## [What you should do]
Which lines of the listing below contain the string "kern"? Pull out each of them whole, treating uppercase and lowercase letters as distinct.
────────────────────────────────────────
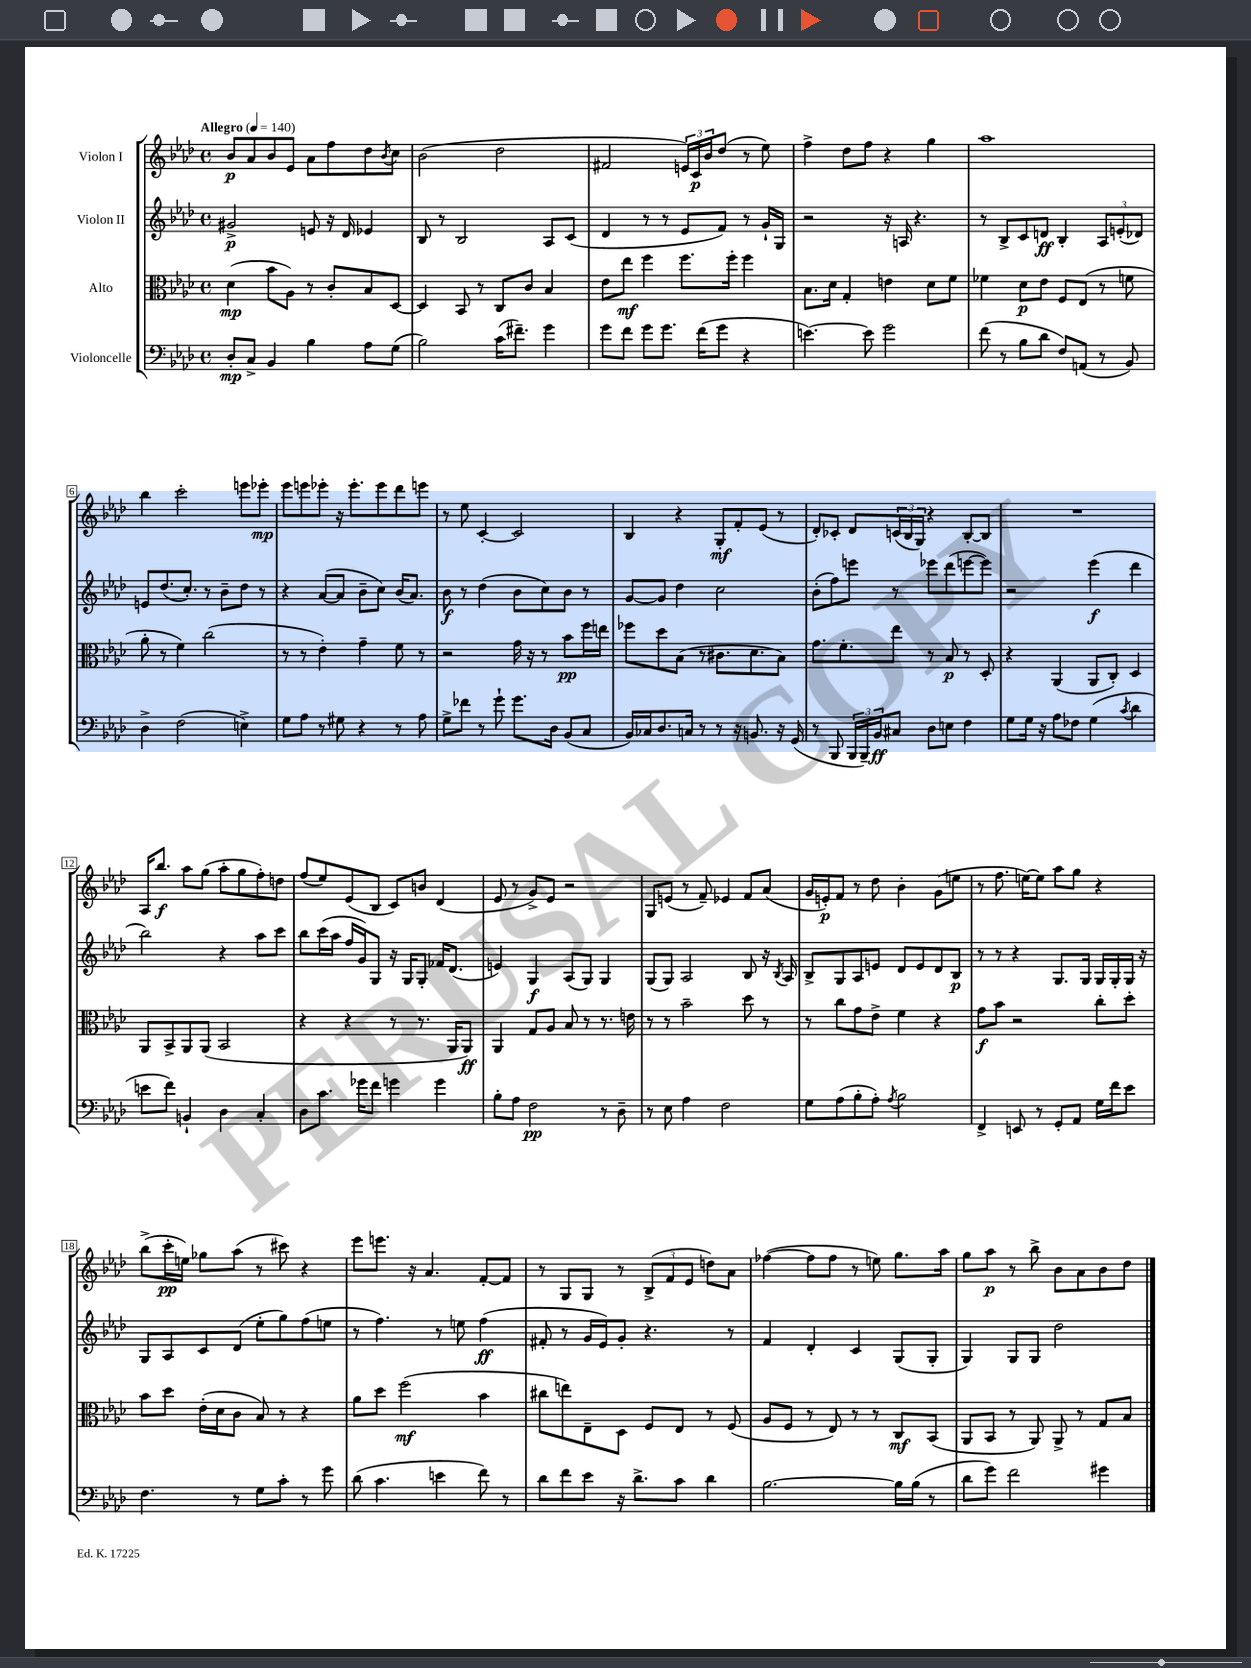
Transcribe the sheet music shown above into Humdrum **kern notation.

**kern	**dynam	**kern	**dynam	**kern	**dynam	**kern	**dynam
*part4	*part4	*part3	*part3	*part2	*part2	*part1	*part1
*staff4	*staff4	*staff3	*staff3	*staff2	*staff2	*staff1	*staff1
*I"Violoncelle	*	*I"Alto	*	*I"Violon II	*	*I"Violon I	*
*clefF4	*	*clefC3	*	*clefG2	*	*clefG2	*
*k[b-e-a-d-]	*	*k[b-e-a-d-]	*	*k[b-e-a-d-]	*	*k[b-e-a-d-]	*
*M4/4	*	*M4/4	*	*M4/4	*	*M4/4	*
*met(c)	*	*met(c)	*	*met(c)	*	*met(c)	*
*MM140	*	*MM140	*	*MM140	*	*MM140	*
=1	=1	=1	=1	=1	=1	=1	=1
!	!	!	!	!	!	!LO:TX:a:B:t=Allegro	!
8D-'/L	mp	(4d-\	mp	2g#X^/	p	8b-/L	p
8C^/J	.	.	.	.	.	8a-/	.
4BB-/	.	8b-\L	.	.	.	8b-/	.
.	.	8A-\J)	.	.	.	8e-/J	.
4B-\	.	8r	.	8en/	.	8a-\L	.
.	.	8c'/L	.	16r	.	8ff\	.
.	.	.	.	16d-/	.	.	.
8A-\L	.	8B-/	.	4e-X/	.	8dd-\	.
.	.	.	.	.	.	8qb-/	.
(8G\J	.	[8D-/J	.	.	.	8cc\J	.
=2	=2	=2	=2	=2	=2	=2	=2
2B-\)	.	4D-/]	.	8B-/	.	(2b-\	.
.	.	.	.	8r	.	.	.
.	.	8BB-/	.	2B-/	.	.	.
.	.	8r	.	.	.	.	.
(16c\KL	.	8C/L	.	.	.	2dd-\	.
8.f#X~\J)	.	.	.	.	.	.	.
.	.	8c/J	.	.	.	.	.
4g\	.	4B-/	.	8A-/L	.	.	.
.	.	.	.	(8c/J	.	.	.
=3	=3	=3	=3	=3	=3	=3	=3
8g\L	.	8e-\L	.	4d-/	.	2f#X/	.
8f\J	.	8ee-\J	mf	.	.	.	.
8g\L	.	4ff\	.	8r	.	.	.
8.g\J	.	.	.	8r	.	.	.
.	.	8.ff\L	.	8e-/L	.	24en/LL)	.
.	.	.	.	.	.	24c/	p
(16f\KL	.	.	.	.	.	.	.
.	.	.	.	.	.	24b-/J	.
8g\J	.	.	.	8f/J)	.	(8dd-/J	.
.	.	16ff'\Jk	.	.	.	.	.
4r	.	4ff\	.	8r	.	8r	.
.	.	.	.	16g`/LL	.	8ee-\)	.
.	.	.	.	16G/JJ	.	.	.
=4	=4	=4	=4	=4	=4	=4	=4
[4.en\)	.	8.B-\L	.	2r	.	4ff^\	.
.	.	16d-\Jk	.	.	.	.	.
.	.	4G'/	.	.	.	8dd-\L	.
8e\]	.	.	.	.	.	8ff\J	.
2g\	.	4en\	.	16r	.	4r	.
.	.	.	.	16An/	.	.	.
.	.	.	.	4.r	.	.	.
.	.	8d-\L	.	.	.	4gg\	.
.	.	8f\J	.	.	.	.	.
=5	=5	=5	=5	=5	=5	=5	=5
(8f\	.	4f-X\	.	8r	.	1aa-	.
8r	.	.	.	8B-^/L	.	.	.
8B-\L	.	8d-\L	p	8c/	.	.	.
8d-\J	.	8e-\J	.	8dn/J	ff	.	.
8F/L)	.	8F/L	.	4B-'/	.	.	.
(8AAn/J	.	(8E-/J	.	.	.	.	.
8r	.	8r	.	12A-/L	.	.	.
.	.	.	.	(12en'/	.	.	.
8BB-/)	.	8fn\	.	.	.	.	.
.	.	.	.	12d-X/J)	.	.	.
!!LO:LB:g=z
=6	=6	=6	=6	=6	=6	=6	=6
4D-^\	.	8a-'\	.	8en/L	.	4bb-\	.
.	.	8r	.	(8.dd-/	.	.	.
(2F\	.	4f\)	.	.	.	2ccc'\	.
.	.	.	.	8.cc'/J)	.	.	.
.	.	(2cc\	.	8r	.	.	.
.	.	.	.	8b-~\L	.	.	.
4En^\)	.	.	.	8dd-\J	.	8eeen\L	.
.	.	.	.	8r	.	8eee-X'\J	mp
=7	=7	=7	=7	=7	=7	=7	=7
8G\L	.	8r	.	4r	.	8eee-\L	.
8A-\J	.	8r	.	.	.	8eeen\	.
8r	.	4e-'\)	.	([8a-/L	.	8eee-X'\J	.
8G#X\	.	.	.	8a-/J]	.	16r	.
.	.	.	.	.	.	8.eee-'\L	.
4r	.	4g~\	.	8b-~\L	.	.	.
.	.	.	.	8cc\J)	.	8eee-\	.
8r	.	8f\	.	(16b-/KL	.	8ddd-\	.
.	.	.	.	8.a-/J)	.	.	.
8A-\	.	8r	.	.	.	8eeen\J	.
=8	=8	=8	=8	=8	=8	=8	=8
8G^\L	.	2r	.	8b-\	f	8r	.
8f-X\J	.	.	.	8r	.	8ee-\	.
8r	.	.	.	(4dd-\	.	[4c'/	.
8g`\	.	.	.	.	.	.	.
8.g\L	.	16g\	.	8b-\L	.	2c/]	.
.	.	16r	.	.	.	.	.
.	.	8r	.	8cc\)	.	.	.
16D-\Jk	.	.	.	.	.	.	.
(8BB-/L	.	8b-\L	pp	8b-\J	.	.	.
8C/J	.	16ff\L	.	8r	.	.	.
.	.	16een\JJ	.	.	.	.	.
=9	=9	=9	=9	=9	=9	=9	=9
16BB-/LL)	.	8ff-X\L	.	[8g/L	.	4B-/	.
16C-X/J	.	.	.	.	.	.	.
8.D-/	.	8dd-\	.	8g/J]	.	.	.
.	.	(8B-\J	.	4dd-\	.	4r	.
16Cn/Jk	.	.	.	.	.	.	.
8r	.	8r	.	.	.	.	.
8r	.	8.c#X\L	.	2cc\	.	8G'/L	mf
16r	.	.	.	.	.	8f'/	.
8.BBn/	.	8.d-\	.	.	.	.	.
.	.	.	.	.	.	(8e-/J	.
16r	.	8B-\J)	.	.	.	8r	.
(16GG/	.	.	.	.	.	.	.
=10	=10	=10	=10	=10	=10	=10	=10
8r	.	8.g\L	.	(8b-'\L	.	8d-'/L)	.
8BBB-/	.	.	.	8ff\)	.	8c-X'/J	.
.	.	8.f'\	.	.	.	.	.
24BBB-/LL	.	.	.	8eeen\J	.	8d-/L	.
24BBB-~/)	.	.	.	.	.	.	.
24BB-/J	ff	.	.	.	.	.	.
8C#X/J	.	8ee-\J	.	8r	.	(24cn/L	.
.	.	.	.	.	.	24B-/	.
.	.	.	.	.	.	24G/JJ)	.
8D-\L	.	8r	.	8eee-X\L	.	4r	.
8En\J	.	8B-/	p	(8ddd-\	.	.	.
4F\	.	8r	.	[8eeen\	.	[8B-'/L	.
.	.	8D-'/	.	8eee\J])	.	8B-/J]	.
=11	=11	=11	=11	=11	=11	=11	=11
8G\L	.	4r	.	2r	.	1r	.
16G\Jk	.	.	.	.	.	.	.
16r	.	.	.	.	.	.	.
8A-\L	.	(4AA-/	.	.	.	.	.
8F-X\J	.	.	.	.	.	.	.
(4G\	.	8AA-/L	.	(4eee-\	f	.	.
.	.	8C'/J)	.	.	.	.	.
8qc/	.	.	.	.	.	.	.
4d-\	.	4D-/	.	4ddd-\	.	.	.
!!LO:LB:g=z
=12	=12	=12	=12	=12	=12	=12	=12
8en\L	.	8AA-/L	.	2bb-\)	.	16A-/KL	.
.	.	.	.	.	.	8.bb-/J	f
8f\J)	.	8BB-^/	.	.	.	.	.
4BBn`/	.	8AA-/	.	.	.	8aa-\L	.
.	.	(8AA-/J	.	.	.	(8gg\J	.
4D-\	.	2BB-/	.	4r	.	8aa-'\L	.
.	.	.	.	.	.	8gg\	.
4C'/	.	.	.	8aa-\L	.	8ff'\)	.
.	.	.	.	8ccc\J	.	8ddn\J	.
=13	=13	=13	=13	=13	=13	=13	=13
8D-\L	.	4r	.	8bb-\L	.	(8ff/L	.
8.c\J	.	.	.	(16ccc\L	.	8ee-/)	.
.	.	.	.	16aa-\JJ	.	.	.
.	.	4r	.	16ff/LL	.	(8e-/	.
16g-X\KL	.	.	.	16g/J)	.	.	.
8f\J	.	.	.	8G/J	.	8B-/J	.
4gn\	.	8r	.	16r	.	8c/L)	.
.	.	.	.	16G/KL	.	.	.
.	.	8.r	.	8G'/J	.	8bn/J	.
4g\	.	.	.	16f-X/KL	.	(4d-/	.
.	.	16AA-/KL	.	(8.d-/J	.	.	.
.	.	8AA-/J)	ff	.	.	.	.
=14	=14	=14	=14	=14	=14	=14	=14
8B-'\L	.	4AA-/	.	4en/)	.	8e-/	.
8A-\J	.	.	.	.	.	8r	.
2F\	pp	8G/L	.	4G/	f	8g^/L)	.
.	.	8A-/J	.	.	.	8e-/J	.
.	.	8B-/	.	(8A-/L	.	2r	.
.	.	8r	.	8G/J)	.	.	.
8r	.	8.r	.	4G/	.	.	.
8D-~\	.	.	.	.	.	.	.
.	.	16en\	.	.	.	.	.
=15	=15	=15	=15	=15	=15	=15	=15
8r	.	8r	.	(8G/L	.	8G/L	.
8E-\	.	8r	.	8G/J)	.	(8en/J	.
4A-\	.	2b-~\	.	2A-/	.	8r	.
.	.	.	.	.	.	8f~/)	.
2F\	.	.	.	.	.	4e-X/	.
.	.	8dd-\	.	8B-/	.	8f/L	.
.	.	8r	.	16r	.	(8a-/J	.
.	.	.	.	8qB-/	.	.	.
.	.	.	.	16A-/	.	.	.
=16	=16	=16	=16	=16	=16	=16	=16
8G\L	.	8r	.	8B-^/L	.	16g/LL	.
.	.	.	.	.	.	16en'/J)	p
(8A-\	.	8cc\L	.	8G/	.	8f/J	.
8B-'\	.	8g\	.	8A-/	.	8r	.
8A-'\J)	.	8e-^\J	.	8en/J	.	8dd-\	.
8qA-/	.	.	.	.	.	.	.
2B-\	.	4f\	.	8d-/L	.	4b-'\	.
.	.	.	.	8e/	.	.	.
.	.	4r	.	8d-/	.	(8g\L	.
.	.	.	.	8B-/J	p	8een\J	.
=17	=17	=17	=17	=17	=17	=17	=17
4FF^/	.	8g\L	f	8r	.	8r	.
.	.	8b-\J	.	8r	.	8.ff\	.
8EEn/	.	2r	.	4r	.	.	.
.	.	.	.	.	.	[16een\KL)	.
8r	.	.	.	.	.	8ee\J]	.
8GG'/L	.	.	.	8.G/L	.	8aa-\L	.
8AA-/J	.	.	.	.	.	8gg\J	.
.	.	.	.	16G/Jk	.	.	.
16G\LL	.	8cc'\L	.	16G/LL	.	4r	.
16f\J	.	.	.	16G'/	.	.	.
8e-\J	.	8dd-'\J	.	16G/JJ	.	.	.
.	.	.	.	16r	.	.	.
!!LO:LB:g=z
=18	=18	=18	=18	=18	=18	=18	=18
4.F\	.	8b-\L	.	8G/L	.	(8bb-^\L	.
.	.	8dd-\J	.	8A-/	.	16ccc'\L	pp
.	.	.	.	.	.	16een\JJ)	.
.	.	(16e-'\LL	.	8c/	.	8gg-X\L	.
.	.	16d-\J	.	.	.	.	.
8r	.	8c\J	.	(8d-/J	.	(8aa-\J	.
8G\L	.	8B-/)	.	8ee-'\L	.	8r	.
8c'\J	.	8r	.	8gg\)	.	8ccc#X\)	.
8r	.	4r	.	(8ff\	.	4r	.
8g\	.	.	.	8een\J	.	.	.
=19	=19	=19	=19	=19	=19	=19	=19
(8d-\	.	8a-\L	.	8r	.	8eee-\L	.
4.c\	.	8dd-\J	.	4.ff\)	.	8.eeen\J	.
.	.	(2ff\	mf	.	.	.	.
.	.	.	.	.	.	16r	.
.	.	.	.	.	.	4.a-/	.
4en\	.	.	.	8r	.	.	.
.	.	.	.	8een\	.	.	.
8f\)	.	4b-\	.	(4ff\	ff	[8f'/L	.
8r	.	.	.	.	.	8f/J]	.
=20	=20	=20	=20	=20	=20	=20	=20
8d-\L	.	8cc#X\L	.	8f#X'/	.	8r	.
8f\	.	8een\)	.	8r	.	8G/L	.
8e-\J	.	8E-~\	.	16g/LL	.	8G/J	.
.	.	.	.	16e-/J)	.	.	.
16r	.	8D-\J	.	8g'/J	.	8r	.
8.d-^\L	.	.	.	.	.	.	.
.	.	8F/L	.	4.r	.	(12B-^/L	.
.	.	.	.	.	.	12f/	.
8c\J	.	8E-/J	.	.	.	.	.
.	.	.	.	.	.	12e-/J	.
4d-\	.	8r	.	.	.	8ddn\L)	.
.	.	(8F/	.	8r	.	8a-\J	.
=21	=21	=21	=21	=21	=21	=21	=21
[2.B-\	.	8A-/L	.	4f/	.	([4ff-X\	.
.	.	8F/J	.	.	.	.	.
.	.	8r	.	4d-'/	.	8ff-\L]	.
.	.	8E-/)	.	.	.	8ff-\J	.
.	.	8r	.	4c/	.	8r	.
.	.	8r	.	.	.	8een\)	.
16B-\LL]	.	8C/L	mf	(8G/L	.	8.gg\L	.
(16B-\JJ	.	.	.	.	.	.	.
8r	.	(8BB-/J	.	8G'/J	.	.	.
.	.	.	.	.	.	16aa-\Jk	.
=22	=22	=22	=22	=22	=22	=22	=22
8d-\L	.	8AA-/L	.	4G/)	.	8gg\L	.
8g\J)	.	8BB-/J	.	.	.	8aa-\J	p
2f\	.	8r	.	8G/L	.	8r	.
.	.	8AA-/)	.	8G/J	.	8bb-^\	.
.	.	8AA-^/	.	2dd-\	.	8b-\L	.
.	.	8r	.	.	.	8a-\	.
4g#X\	.	8G/L	.	.	.	8b-\	.
.	.	8B-/J	.	.	.	8dd-\J	.
==	==	==	==	==	==	==	==
*-	*-	*-	*-	*-	*-	*-	*-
────────────────────────────────────────
## [Reply to the exercise]
Transcribe the sheet music shown above into Humdrum **kern notation.
**kern	**dynam	**kern	**dynam	**kern	**dynam	**kern	**dynam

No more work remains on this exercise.